Top of Data listing
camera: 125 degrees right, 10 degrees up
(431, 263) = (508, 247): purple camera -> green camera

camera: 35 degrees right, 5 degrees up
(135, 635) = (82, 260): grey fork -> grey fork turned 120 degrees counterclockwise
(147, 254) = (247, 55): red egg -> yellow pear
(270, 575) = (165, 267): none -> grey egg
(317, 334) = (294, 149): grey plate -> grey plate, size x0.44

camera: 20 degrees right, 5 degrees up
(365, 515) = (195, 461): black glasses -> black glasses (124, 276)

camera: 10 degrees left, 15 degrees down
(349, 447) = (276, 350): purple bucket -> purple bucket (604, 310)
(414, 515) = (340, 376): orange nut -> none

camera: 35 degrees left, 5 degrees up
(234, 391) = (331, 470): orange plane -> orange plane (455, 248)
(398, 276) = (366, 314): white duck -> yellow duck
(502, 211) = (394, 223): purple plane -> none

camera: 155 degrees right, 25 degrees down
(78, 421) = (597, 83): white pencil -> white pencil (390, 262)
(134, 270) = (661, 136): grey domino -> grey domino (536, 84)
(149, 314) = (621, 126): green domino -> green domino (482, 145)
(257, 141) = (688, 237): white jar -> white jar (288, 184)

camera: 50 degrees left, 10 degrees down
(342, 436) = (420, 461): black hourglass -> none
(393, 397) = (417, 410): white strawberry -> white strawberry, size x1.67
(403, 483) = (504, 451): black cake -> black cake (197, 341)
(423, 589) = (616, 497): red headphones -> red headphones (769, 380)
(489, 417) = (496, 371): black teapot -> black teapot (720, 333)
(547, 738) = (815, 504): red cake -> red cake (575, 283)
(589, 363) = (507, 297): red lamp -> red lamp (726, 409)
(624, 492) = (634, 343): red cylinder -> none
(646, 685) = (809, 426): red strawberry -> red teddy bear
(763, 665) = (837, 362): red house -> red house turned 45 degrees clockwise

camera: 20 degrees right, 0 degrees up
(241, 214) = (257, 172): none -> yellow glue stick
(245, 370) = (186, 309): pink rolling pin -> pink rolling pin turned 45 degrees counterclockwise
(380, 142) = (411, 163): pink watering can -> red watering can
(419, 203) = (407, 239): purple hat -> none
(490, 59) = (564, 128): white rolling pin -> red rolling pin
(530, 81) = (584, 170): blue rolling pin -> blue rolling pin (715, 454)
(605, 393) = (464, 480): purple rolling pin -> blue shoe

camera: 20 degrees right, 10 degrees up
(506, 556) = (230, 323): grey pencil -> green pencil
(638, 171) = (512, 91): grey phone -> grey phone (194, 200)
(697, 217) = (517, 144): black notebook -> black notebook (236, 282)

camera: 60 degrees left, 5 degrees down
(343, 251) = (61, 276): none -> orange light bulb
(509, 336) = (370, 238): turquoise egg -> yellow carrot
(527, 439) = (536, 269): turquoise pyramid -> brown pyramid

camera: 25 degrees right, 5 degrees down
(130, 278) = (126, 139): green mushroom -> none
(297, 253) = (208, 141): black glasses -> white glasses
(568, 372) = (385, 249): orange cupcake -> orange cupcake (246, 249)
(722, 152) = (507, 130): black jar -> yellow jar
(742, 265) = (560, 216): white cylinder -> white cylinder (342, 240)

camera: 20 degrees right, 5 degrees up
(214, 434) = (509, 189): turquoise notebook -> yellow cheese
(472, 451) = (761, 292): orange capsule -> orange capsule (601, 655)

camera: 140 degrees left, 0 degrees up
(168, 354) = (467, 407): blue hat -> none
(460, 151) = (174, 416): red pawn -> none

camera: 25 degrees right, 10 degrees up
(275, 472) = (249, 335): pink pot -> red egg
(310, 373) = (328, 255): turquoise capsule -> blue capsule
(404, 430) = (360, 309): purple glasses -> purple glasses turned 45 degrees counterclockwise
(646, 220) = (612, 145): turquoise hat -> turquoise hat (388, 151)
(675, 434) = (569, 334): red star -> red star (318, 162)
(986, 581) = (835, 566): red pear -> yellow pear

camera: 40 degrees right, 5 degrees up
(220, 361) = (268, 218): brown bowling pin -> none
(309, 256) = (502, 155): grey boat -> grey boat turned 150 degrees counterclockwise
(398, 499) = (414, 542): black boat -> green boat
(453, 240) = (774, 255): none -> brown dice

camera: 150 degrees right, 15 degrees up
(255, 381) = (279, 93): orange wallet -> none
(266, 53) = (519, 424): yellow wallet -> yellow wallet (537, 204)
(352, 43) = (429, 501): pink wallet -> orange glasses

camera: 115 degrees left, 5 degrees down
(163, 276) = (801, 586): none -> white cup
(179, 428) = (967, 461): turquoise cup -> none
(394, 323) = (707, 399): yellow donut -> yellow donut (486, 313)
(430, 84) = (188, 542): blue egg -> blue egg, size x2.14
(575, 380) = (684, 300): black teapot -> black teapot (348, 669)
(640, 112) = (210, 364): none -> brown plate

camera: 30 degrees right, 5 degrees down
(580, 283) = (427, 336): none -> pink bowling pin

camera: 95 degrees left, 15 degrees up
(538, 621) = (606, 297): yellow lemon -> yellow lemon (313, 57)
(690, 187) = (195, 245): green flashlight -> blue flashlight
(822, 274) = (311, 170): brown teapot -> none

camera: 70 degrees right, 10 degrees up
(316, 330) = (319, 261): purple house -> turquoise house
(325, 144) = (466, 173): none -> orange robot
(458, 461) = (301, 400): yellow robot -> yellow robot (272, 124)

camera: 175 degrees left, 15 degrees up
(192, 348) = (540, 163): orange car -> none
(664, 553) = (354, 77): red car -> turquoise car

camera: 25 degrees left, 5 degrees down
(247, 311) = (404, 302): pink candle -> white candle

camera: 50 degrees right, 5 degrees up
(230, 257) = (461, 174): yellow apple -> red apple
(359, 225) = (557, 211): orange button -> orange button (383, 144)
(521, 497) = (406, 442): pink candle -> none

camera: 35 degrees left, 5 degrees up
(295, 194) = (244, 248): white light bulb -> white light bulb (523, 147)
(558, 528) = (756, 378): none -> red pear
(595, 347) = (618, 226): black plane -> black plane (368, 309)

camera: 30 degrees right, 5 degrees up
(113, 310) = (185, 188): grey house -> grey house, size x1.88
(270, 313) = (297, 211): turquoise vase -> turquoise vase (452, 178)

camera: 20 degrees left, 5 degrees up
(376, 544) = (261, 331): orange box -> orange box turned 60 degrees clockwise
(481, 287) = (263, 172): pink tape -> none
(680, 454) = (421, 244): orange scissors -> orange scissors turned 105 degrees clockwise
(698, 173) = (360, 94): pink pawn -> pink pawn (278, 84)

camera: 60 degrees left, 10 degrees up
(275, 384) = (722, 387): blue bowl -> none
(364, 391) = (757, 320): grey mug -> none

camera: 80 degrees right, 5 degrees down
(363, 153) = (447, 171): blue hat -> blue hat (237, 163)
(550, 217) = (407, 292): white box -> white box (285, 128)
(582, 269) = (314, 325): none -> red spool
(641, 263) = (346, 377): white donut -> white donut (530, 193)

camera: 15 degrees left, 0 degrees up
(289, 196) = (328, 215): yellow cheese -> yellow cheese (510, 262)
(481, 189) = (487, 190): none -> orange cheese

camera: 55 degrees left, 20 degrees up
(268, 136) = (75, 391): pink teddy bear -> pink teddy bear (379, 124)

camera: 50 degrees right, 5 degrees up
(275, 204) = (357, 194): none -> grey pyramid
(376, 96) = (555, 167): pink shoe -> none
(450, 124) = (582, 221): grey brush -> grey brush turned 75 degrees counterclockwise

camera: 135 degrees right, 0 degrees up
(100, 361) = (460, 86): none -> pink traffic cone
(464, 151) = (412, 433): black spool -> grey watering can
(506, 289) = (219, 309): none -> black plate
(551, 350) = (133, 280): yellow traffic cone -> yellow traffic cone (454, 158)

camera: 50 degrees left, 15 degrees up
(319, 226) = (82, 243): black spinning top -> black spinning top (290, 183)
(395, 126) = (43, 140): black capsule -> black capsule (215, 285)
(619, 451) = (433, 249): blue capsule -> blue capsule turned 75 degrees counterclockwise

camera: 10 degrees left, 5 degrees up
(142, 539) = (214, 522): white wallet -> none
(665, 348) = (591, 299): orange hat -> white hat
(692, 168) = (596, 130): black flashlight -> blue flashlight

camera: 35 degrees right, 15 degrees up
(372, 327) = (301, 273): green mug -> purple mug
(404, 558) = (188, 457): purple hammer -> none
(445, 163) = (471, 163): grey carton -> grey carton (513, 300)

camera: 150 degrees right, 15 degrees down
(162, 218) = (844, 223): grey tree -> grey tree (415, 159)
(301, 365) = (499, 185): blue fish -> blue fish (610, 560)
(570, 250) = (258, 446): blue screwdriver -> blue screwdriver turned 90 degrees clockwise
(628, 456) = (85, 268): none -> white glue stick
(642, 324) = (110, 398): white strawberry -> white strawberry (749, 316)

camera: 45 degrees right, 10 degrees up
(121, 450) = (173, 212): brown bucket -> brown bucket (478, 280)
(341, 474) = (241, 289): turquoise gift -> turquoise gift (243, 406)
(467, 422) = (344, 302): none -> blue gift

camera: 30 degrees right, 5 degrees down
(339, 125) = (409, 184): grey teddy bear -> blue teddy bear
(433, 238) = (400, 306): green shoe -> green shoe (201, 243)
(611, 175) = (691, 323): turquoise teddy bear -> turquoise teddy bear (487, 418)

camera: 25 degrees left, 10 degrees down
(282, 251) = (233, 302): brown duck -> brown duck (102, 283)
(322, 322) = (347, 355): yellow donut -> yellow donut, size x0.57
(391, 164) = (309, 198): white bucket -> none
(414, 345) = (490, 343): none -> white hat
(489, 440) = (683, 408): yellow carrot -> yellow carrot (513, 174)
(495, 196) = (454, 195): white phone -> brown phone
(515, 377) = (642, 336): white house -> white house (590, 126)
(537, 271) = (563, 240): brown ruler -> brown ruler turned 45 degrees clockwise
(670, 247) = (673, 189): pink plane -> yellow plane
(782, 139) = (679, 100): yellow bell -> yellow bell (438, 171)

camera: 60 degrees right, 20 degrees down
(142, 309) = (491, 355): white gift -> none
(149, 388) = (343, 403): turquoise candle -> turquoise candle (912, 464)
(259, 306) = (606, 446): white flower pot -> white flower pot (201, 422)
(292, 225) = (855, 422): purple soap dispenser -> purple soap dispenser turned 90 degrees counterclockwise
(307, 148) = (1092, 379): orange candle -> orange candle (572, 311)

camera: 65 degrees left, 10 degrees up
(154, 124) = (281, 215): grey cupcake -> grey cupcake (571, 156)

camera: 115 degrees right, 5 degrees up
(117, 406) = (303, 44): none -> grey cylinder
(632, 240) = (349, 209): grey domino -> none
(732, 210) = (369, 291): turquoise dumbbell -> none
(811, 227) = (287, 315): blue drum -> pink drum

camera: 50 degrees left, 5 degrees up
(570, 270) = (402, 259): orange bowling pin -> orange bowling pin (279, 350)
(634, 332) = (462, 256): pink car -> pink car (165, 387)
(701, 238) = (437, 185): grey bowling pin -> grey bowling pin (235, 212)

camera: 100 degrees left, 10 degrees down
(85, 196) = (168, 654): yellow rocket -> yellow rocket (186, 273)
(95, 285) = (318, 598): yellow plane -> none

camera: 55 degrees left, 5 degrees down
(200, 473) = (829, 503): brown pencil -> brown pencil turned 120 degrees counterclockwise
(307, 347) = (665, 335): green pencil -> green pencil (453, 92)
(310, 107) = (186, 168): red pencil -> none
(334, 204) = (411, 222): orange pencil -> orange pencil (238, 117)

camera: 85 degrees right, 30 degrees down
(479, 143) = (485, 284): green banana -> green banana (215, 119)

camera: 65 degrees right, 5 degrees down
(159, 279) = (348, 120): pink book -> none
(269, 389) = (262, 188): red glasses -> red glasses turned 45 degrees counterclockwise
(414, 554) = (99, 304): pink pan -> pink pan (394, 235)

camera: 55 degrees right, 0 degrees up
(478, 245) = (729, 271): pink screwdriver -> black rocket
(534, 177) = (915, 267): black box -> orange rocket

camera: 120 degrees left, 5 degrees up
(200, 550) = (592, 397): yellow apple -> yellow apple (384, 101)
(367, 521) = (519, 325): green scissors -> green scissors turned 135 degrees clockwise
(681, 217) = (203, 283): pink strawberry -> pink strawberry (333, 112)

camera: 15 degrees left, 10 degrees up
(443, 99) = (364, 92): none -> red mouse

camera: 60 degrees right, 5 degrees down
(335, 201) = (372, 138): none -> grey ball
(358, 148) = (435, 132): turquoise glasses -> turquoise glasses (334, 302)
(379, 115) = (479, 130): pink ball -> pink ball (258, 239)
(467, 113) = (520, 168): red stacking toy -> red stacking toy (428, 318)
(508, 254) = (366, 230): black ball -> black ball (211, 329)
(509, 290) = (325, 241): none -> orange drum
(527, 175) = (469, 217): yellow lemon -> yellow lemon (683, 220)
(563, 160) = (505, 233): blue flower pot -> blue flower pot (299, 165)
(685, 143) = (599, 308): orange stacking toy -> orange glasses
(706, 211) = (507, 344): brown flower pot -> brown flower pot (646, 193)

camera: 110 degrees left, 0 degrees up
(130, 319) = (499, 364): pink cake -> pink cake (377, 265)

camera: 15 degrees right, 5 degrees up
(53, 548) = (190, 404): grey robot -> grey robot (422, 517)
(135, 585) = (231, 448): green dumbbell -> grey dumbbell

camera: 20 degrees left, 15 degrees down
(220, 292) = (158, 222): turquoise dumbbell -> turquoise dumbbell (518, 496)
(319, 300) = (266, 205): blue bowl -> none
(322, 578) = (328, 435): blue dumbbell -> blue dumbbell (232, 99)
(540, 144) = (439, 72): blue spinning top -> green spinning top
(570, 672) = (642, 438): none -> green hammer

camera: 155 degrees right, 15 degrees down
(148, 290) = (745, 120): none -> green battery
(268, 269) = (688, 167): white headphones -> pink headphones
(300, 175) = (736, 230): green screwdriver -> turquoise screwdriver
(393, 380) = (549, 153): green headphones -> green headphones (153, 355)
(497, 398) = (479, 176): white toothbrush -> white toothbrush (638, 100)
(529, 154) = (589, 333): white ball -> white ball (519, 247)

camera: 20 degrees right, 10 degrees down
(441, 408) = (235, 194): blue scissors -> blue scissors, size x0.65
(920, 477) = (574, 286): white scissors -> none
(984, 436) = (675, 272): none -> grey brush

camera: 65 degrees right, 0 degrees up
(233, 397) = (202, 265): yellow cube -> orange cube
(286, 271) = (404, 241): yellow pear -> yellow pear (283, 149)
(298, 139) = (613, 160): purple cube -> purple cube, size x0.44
Bottom of Data listing
*Work request*. Starting at the first line of the data above, retype each line exactly until you reach the line containing "(317, 334) = (294, 149): grey", and include that line too.

*Solved exercise*.
camera: 125 degrees right, 10 degrees up
(431, 263) = (508, 247): purple camera -> green camera

camera: 35 degrees right, 5 degrees up
(135, 635) = (82, 260): grey fork -> grey fork turned 120 degrees counterclockwise
(147, 254) = (247, 55): red egg -> yellow pear
(270, 575) = (165, 267): none -> grey egg
(317, 334) = (294, 149): grey plate -> grey plate, size x0.44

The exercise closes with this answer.